_RAW DATA_.
────────────────────────────────────────

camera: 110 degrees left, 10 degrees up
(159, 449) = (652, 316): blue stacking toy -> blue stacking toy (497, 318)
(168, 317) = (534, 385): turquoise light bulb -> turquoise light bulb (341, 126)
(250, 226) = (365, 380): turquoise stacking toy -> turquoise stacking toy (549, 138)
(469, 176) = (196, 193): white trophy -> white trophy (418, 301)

────────────────────────────────────────

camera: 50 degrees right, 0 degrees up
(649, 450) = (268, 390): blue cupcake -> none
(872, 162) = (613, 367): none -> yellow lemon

────────────────────────────────────────

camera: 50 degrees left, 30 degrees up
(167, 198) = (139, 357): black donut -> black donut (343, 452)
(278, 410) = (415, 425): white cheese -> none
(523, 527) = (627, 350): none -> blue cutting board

────────────────────────────────────────

_PROMPT_. Within the material above, transcribe exactly the lines that run from the line holding "(168, 317) = (534, 385): turquoise" through the line holding "(469, 176) = (196, 193): white".

_ANSWER TO THIS EXERCISE_.
(168, 317) = (534, 385): turquoise light bulb -> turquoise light bulb (341, 126)
(250, 226) = (365, 380): turquoise stacking toy -> turquoise stacking toy (549, 138)
(469, 176) = (196, 193): white trophy -> white trophy (418, 301)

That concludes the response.